Work item » Please give back, word for word, each line from the start of the entries through the one in which "(291, 311) = (591, 303): grey" is found.

Records from a collection »
=== Section Start ===
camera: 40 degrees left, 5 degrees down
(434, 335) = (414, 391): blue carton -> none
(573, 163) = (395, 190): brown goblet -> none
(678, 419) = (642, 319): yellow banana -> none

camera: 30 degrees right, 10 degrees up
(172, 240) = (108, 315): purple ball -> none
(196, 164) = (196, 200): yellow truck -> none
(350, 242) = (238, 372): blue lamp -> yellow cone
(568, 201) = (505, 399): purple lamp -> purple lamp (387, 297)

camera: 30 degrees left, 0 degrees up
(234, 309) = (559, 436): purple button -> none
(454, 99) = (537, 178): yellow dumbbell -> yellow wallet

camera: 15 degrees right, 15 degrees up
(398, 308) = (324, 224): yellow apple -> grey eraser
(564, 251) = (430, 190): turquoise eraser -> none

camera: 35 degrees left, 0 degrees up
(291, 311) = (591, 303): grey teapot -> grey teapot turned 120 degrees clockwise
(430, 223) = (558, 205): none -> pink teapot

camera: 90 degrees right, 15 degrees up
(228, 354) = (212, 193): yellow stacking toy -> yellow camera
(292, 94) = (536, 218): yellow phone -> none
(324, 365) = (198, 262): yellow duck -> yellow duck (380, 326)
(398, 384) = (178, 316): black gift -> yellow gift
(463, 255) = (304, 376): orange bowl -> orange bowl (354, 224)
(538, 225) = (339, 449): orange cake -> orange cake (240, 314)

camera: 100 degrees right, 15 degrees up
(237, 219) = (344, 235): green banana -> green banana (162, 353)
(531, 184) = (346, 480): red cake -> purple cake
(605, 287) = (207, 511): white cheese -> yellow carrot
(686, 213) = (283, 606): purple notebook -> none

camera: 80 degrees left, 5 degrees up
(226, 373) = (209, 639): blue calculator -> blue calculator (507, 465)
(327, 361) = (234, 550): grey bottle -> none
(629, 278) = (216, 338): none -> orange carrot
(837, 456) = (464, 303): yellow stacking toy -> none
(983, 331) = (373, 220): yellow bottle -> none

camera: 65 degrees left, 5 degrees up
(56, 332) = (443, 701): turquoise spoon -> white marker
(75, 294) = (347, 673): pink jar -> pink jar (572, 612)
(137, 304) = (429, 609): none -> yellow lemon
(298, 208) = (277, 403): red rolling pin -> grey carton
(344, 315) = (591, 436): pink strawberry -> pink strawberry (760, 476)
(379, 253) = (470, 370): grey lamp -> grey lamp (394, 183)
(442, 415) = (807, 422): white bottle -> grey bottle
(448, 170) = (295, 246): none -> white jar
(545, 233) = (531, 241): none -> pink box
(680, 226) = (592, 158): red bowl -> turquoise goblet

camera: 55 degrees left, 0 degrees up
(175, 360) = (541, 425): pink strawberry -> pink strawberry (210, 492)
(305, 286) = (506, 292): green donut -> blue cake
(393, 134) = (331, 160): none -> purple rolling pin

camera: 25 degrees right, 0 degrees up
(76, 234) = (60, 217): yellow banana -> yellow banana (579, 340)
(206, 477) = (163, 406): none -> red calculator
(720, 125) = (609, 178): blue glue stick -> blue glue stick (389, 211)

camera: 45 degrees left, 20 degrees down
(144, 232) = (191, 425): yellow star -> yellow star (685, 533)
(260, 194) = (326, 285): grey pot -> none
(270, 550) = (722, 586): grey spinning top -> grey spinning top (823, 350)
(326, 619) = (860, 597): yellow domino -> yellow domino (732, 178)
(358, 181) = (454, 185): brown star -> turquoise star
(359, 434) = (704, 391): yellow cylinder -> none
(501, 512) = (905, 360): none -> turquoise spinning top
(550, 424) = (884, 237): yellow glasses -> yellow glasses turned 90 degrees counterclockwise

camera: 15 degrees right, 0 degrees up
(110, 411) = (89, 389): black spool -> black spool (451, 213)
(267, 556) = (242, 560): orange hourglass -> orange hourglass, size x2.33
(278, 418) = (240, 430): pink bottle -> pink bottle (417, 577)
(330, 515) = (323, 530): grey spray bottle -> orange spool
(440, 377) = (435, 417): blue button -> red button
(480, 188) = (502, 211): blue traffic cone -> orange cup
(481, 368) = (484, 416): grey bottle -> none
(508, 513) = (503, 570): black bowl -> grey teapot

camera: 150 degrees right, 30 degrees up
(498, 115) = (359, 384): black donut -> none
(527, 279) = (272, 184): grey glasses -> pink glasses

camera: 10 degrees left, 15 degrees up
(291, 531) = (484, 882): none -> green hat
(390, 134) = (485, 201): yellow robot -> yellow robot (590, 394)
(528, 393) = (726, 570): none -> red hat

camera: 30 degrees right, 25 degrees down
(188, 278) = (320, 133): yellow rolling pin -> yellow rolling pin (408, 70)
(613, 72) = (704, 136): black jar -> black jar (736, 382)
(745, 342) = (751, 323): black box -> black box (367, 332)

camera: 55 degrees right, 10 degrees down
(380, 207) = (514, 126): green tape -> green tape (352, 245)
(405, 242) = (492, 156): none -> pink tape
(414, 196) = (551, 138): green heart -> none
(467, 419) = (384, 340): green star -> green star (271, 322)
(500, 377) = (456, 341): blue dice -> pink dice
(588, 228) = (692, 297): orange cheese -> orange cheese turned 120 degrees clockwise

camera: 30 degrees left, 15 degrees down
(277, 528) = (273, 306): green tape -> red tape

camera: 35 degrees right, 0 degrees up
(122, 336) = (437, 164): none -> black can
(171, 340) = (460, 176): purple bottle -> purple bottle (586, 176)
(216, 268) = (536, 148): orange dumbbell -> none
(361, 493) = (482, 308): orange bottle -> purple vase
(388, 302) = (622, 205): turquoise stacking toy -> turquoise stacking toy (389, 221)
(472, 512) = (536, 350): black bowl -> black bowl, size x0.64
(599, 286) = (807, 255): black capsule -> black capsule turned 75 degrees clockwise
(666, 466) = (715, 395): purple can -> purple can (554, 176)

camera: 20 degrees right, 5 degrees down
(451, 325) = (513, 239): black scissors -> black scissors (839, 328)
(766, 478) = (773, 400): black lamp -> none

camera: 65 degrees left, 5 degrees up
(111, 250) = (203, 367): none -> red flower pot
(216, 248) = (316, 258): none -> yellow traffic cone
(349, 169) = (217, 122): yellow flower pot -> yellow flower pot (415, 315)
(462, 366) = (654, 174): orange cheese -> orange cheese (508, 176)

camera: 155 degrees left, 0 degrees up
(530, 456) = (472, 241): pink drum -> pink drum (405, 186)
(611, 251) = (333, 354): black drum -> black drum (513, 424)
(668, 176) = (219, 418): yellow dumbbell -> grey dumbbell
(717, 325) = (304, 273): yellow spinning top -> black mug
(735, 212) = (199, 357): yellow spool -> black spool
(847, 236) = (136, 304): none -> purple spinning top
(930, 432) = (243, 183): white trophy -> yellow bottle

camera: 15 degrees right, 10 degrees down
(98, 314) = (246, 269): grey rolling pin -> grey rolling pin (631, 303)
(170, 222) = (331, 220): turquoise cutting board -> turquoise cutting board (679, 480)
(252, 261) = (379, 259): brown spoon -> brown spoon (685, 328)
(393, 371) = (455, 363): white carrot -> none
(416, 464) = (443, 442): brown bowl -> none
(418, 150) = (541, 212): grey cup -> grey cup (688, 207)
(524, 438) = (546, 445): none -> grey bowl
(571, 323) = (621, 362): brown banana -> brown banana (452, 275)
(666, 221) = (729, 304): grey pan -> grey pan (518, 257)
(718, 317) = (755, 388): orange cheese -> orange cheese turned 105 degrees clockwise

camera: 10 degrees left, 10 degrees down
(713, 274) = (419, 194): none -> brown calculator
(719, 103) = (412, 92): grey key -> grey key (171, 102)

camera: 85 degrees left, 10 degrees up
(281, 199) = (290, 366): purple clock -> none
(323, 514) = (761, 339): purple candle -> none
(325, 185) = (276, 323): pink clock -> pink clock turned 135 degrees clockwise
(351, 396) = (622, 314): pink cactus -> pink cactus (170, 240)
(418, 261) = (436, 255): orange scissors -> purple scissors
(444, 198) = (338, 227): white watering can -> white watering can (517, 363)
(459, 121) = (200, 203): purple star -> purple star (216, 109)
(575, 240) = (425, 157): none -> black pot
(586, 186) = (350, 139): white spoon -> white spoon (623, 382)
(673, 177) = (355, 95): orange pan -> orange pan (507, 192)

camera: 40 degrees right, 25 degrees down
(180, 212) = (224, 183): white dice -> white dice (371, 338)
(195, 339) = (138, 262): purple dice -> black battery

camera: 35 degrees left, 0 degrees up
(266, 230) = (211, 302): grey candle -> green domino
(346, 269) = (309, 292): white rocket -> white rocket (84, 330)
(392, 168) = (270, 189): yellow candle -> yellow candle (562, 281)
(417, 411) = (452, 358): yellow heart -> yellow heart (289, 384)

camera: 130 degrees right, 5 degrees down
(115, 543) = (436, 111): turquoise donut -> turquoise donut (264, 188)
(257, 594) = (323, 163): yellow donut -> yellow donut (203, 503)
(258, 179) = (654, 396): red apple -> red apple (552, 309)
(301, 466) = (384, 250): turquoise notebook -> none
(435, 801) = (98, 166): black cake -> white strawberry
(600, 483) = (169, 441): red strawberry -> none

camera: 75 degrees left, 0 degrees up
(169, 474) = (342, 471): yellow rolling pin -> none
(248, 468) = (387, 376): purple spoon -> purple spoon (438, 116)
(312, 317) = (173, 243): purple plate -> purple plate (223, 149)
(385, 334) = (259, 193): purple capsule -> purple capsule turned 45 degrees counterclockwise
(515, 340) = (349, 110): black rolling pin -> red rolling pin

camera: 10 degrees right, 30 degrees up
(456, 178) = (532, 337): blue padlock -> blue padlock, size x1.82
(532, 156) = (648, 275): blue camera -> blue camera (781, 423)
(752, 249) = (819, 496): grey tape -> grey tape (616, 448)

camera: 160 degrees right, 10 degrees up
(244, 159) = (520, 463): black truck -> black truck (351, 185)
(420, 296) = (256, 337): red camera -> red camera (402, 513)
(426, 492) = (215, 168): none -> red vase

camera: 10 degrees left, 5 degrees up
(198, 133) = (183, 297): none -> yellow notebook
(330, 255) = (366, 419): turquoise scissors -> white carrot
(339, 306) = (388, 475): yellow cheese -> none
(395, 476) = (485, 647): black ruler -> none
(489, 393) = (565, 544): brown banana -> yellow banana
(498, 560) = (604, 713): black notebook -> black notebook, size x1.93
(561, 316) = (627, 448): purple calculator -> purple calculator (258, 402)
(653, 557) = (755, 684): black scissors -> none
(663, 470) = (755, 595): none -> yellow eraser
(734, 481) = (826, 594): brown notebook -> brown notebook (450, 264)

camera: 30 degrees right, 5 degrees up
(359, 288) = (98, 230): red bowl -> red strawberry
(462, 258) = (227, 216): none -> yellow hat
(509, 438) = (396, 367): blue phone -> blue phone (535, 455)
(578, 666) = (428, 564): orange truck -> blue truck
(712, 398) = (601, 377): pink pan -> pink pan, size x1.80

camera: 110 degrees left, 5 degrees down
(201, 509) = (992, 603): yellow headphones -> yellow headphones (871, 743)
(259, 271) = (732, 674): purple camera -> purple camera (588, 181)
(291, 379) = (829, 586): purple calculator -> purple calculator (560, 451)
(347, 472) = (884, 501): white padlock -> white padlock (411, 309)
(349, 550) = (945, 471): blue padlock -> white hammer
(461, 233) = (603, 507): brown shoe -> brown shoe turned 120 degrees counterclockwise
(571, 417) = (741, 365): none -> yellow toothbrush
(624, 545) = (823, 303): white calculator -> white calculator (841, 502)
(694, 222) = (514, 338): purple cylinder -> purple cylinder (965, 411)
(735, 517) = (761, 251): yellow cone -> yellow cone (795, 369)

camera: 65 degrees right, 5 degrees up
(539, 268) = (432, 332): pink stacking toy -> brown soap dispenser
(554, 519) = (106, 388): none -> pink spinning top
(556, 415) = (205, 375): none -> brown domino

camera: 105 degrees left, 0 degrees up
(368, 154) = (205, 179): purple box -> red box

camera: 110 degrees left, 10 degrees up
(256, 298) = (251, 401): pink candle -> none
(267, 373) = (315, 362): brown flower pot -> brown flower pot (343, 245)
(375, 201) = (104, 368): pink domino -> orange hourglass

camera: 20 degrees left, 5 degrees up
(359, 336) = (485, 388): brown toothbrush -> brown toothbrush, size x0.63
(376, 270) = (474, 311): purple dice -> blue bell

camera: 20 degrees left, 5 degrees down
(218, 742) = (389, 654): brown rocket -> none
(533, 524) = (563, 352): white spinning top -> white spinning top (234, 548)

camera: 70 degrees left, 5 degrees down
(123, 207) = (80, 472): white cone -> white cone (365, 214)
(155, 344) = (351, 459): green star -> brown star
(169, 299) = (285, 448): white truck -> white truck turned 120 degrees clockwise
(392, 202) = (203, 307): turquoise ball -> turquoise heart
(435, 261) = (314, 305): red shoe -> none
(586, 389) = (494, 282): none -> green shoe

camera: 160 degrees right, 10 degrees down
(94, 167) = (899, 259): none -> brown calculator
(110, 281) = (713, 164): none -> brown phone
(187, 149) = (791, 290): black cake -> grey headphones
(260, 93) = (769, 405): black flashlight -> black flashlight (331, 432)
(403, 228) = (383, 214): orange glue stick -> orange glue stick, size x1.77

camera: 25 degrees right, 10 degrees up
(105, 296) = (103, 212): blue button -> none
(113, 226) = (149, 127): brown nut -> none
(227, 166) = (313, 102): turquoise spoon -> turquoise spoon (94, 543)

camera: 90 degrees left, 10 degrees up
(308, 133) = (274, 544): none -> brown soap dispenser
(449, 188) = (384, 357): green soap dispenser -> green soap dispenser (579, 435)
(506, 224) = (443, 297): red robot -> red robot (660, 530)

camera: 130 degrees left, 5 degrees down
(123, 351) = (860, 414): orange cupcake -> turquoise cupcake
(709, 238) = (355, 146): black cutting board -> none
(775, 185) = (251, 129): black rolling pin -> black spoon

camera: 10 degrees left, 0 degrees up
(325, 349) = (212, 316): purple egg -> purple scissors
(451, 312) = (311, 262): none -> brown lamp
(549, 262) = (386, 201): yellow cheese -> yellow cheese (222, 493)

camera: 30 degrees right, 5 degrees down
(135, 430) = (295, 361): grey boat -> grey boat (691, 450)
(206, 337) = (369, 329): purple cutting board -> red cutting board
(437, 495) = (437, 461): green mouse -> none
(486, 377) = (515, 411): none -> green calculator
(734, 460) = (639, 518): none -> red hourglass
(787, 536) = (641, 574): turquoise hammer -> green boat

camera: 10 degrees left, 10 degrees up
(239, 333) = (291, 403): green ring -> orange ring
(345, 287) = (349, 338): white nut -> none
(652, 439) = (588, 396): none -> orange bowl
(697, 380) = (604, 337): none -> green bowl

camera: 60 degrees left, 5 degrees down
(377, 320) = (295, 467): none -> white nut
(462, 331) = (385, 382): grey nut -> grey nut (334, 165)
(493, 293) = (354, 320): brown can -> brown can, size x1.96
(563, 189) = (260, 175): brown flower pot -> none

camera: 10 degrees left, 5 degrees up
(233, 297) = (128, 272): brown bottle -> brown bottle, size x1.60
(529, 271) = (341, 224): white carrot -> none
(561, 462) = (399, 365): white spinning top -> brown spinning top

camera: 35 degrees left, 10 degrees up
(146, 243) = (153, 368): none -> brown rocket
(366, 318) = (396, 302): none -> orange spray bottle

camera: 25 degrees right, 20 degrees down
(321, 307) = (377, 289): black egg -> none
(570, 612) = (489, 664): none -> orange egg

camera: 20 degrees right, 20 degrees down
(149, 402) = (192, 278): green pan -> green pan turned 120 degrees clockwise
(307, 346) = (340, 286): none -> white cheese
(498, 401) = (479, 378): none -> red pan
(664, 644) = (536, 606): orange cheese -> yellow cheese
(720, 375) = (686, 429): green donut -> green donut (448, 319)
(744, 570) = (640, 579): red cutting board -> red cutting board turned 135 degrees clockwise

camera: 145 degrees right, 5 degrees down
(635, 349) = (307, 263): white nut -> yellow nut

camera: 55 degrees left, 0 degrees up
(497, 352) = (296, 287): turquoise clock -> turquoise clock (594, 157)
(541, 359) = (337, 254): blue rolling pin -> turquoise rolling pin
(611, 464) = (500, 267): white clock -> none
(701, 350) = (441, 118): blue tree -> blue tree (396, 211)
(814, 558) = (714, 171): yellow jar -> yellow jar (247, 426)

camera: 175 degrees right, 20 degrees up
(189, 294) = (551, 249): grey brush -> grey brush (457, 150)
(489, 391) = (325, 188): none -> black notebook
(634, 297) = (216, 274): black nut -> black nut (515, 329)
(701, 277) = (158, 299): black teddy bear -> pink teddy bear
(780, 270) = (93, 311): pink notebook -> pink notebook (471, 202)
=== Section End ===
Written response »
camera: 40 degrees left, 5 degrees down
(434, 335) = (414, 391): blue carton -> none
(573, 163) = (395, 190): brown goblet -> none
(678, 419) = (642, 319): yellow banana -> none

camera: 30 degrees right, 10 degrees up
(172, 240) = (108, 315): purple ball -> none
(196, 164) = (196, 200): yellow truck -> none
(350, 242) = (238, 372): blue lamp -> yellow cone
(568, 201) = (505, 399): purple lamp -> purple lamp (387, 297)

camera: 30 degrees left, 0 degrees up
(234, 309) = (559, 436): purple button -> none
(454, 99) = (537, 178): yellow dumbbell -> yellow wallet

camera: 15 degrees right, 15 degrees up
(398, 308) = (324, 224): yellow apple -> grey eraser
(564, 251) = (430, 190): turquoise eraser -> none

camera: 35 degrees left, 0 degrees up
(291, 311) = (591, 303): grey teapot -> grey teapot turned 120 degrees clockwise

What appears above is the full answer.